§ **Work task**
Extract all lines that hold "rodillo" from the records below.

§ **Records to process**
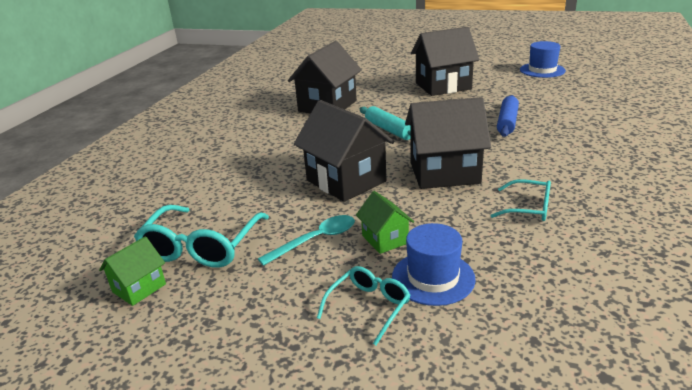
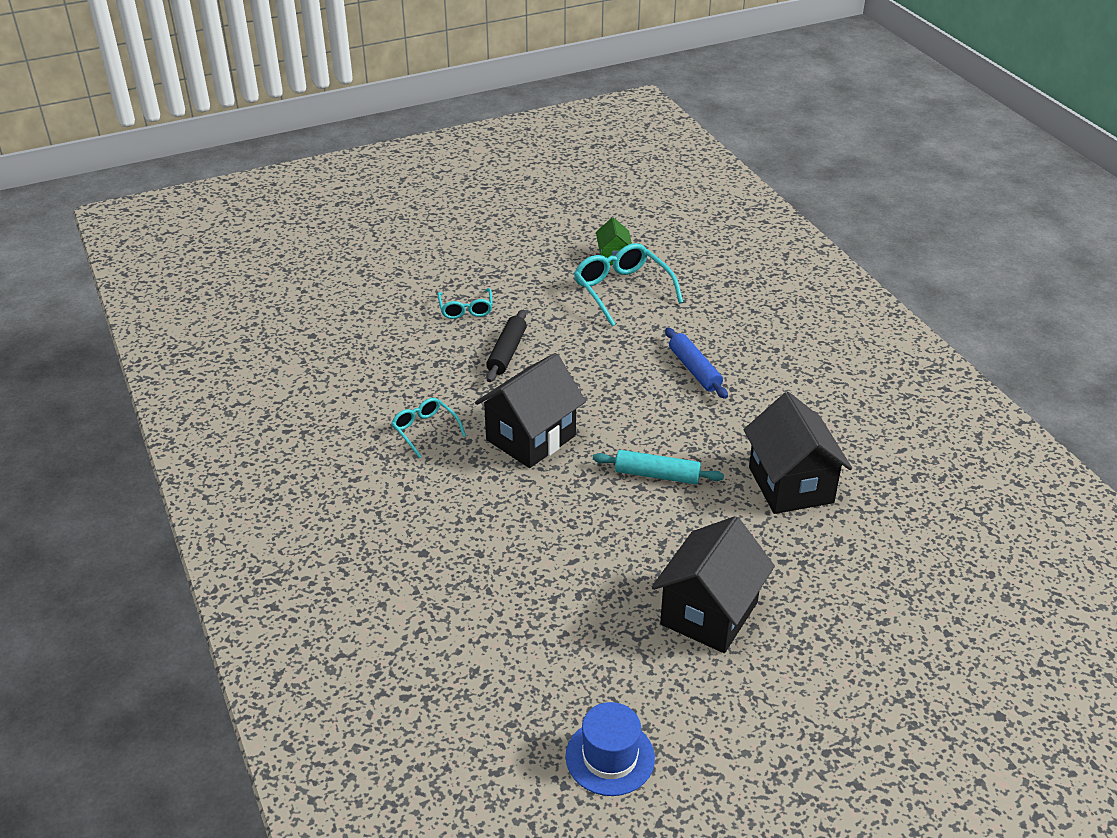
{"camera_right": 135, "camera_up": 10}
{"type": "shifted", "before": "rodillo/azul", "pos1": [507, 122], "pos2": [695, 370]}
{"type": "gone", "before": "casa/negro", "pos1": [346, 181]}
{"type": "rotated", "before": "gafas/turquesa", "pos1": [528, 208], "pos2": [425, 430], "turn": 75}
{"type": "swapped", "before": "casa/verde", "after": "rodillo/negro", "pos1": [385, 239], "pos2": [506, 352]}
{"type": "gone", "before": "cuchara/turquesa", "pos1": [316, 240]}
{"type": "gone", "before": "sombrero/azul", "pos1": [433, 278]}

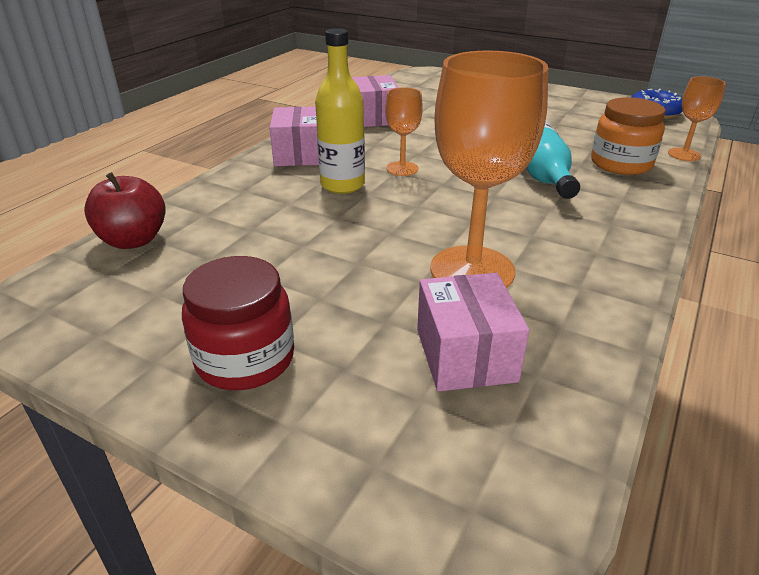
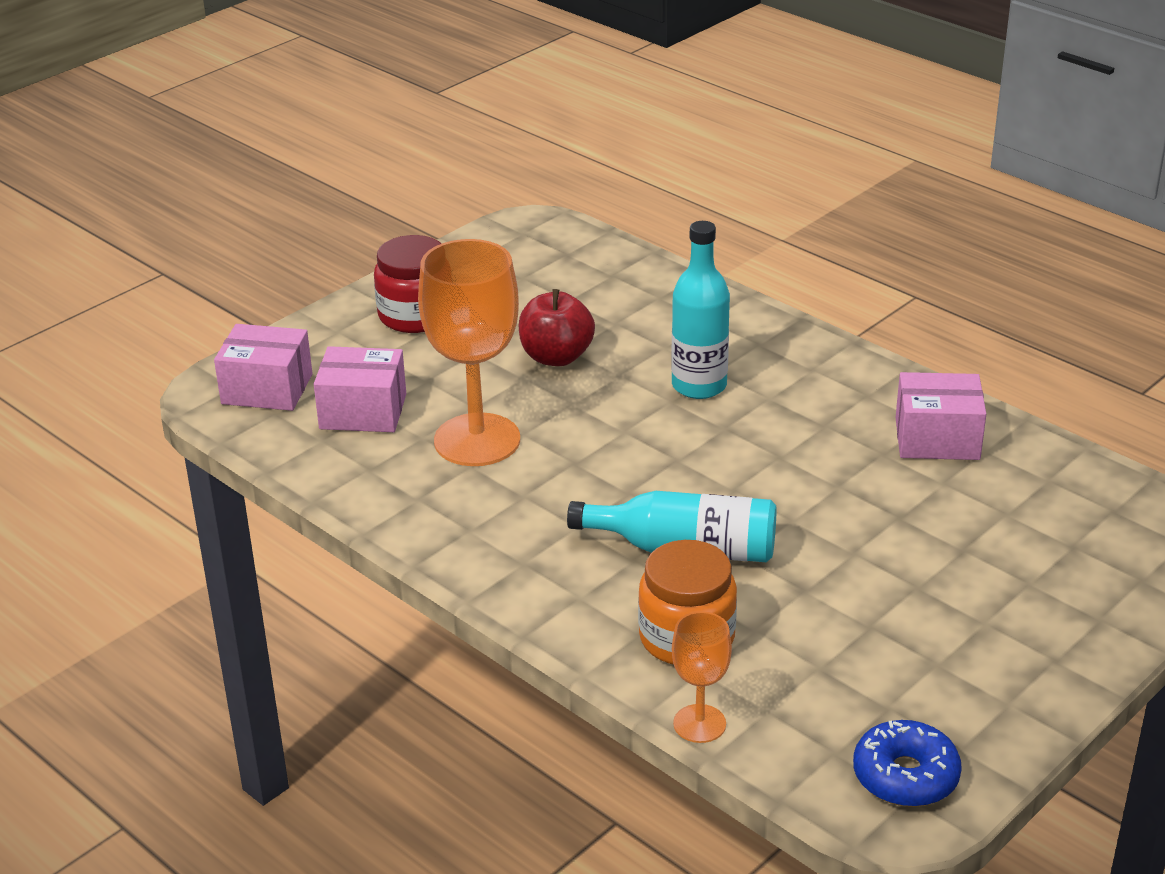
{"camera_right": 105, "camera_up": 0}
{"type": "repainted", "before": "botella/amarillo", "after": "botella/turquesa", "pos1": [342, 185], "pos2": [699, 385]}
{"type": "gone", "before": "copa/naranja", "pos1": [402, 169]}
{"type": "shifted", "before": "caja/rosa", "pos1": [300, 154], "pos2": [267, 389]}
{"type": "shifted", "before": "manzana/rojo", "pos1": [134, 240], "pos2": [556, 357]}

§ **Answer to this task**
{"type": "shifted", "before": "rodillo/azul", "pos1": [507, 122], "pos2": [695, 370]}
{"type": "swapped", "before": "casa/verde", "after": "rodillo/negro", "pos1": [385, 239], "pos2": [506, 352]}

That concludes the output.